* [Task details]
Leave out the images; return the rest of the data exactly.

* [Collected material]
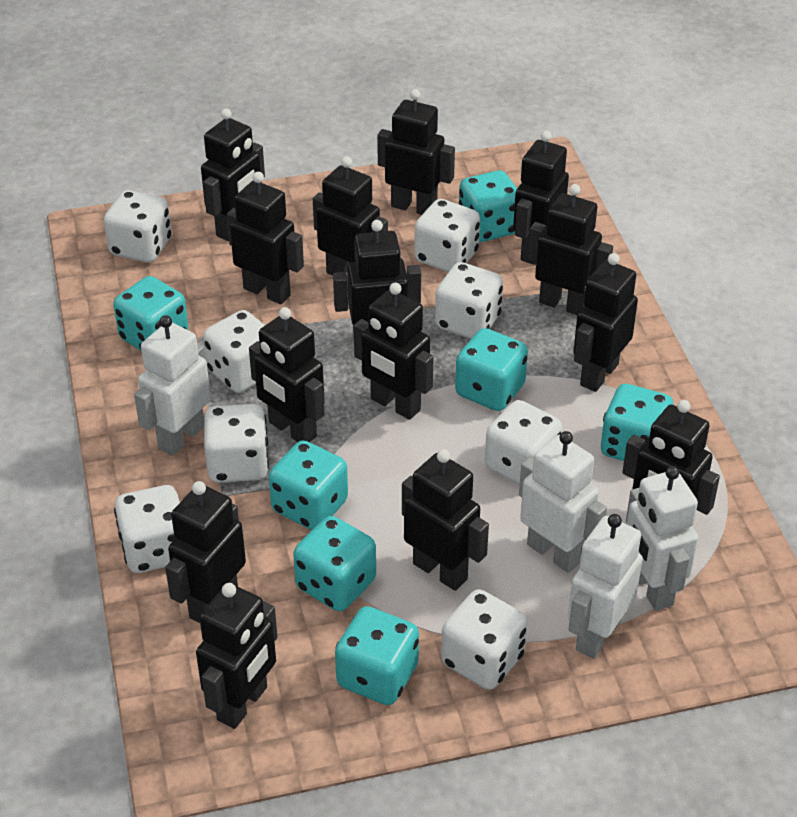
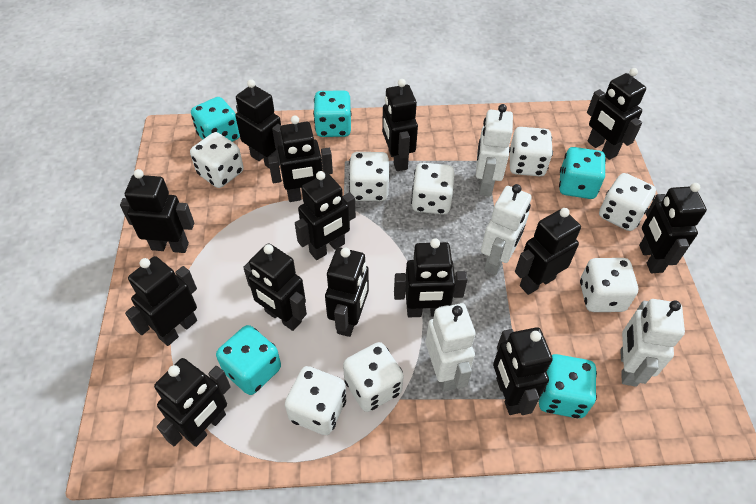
turquoise dice: 7 -> 5

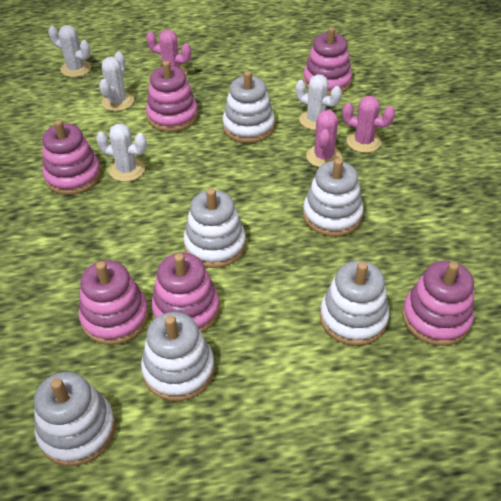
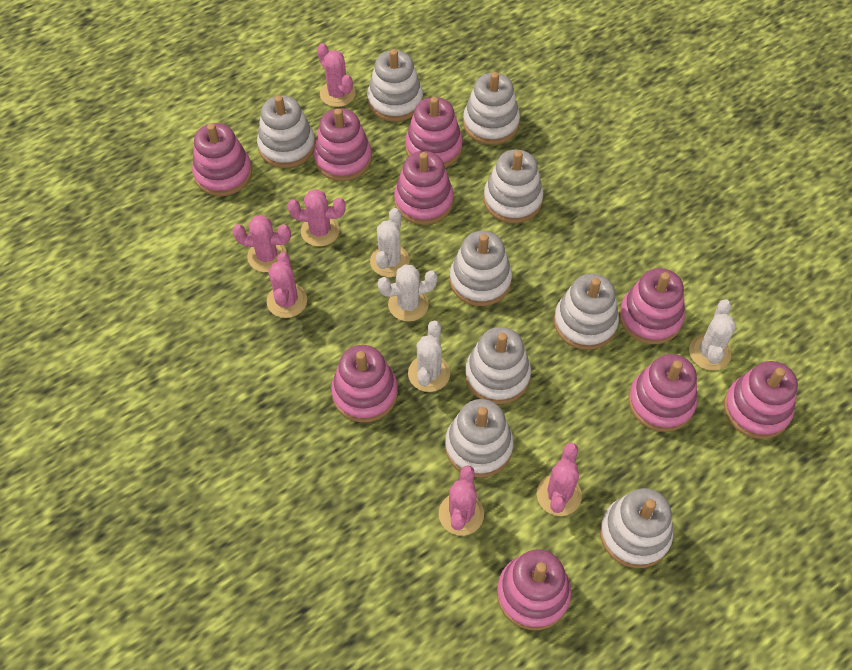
pink cactus: 3 -> 6
pink stacking toy: 6 -> 9
white stacking toy: 6 -> 9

* [Task output]
turquoise dice: 7 -> 5

pink cactus: 3 -> 6
pink stacking toy: 6 -> 9
white stacking toy: 6 -> 9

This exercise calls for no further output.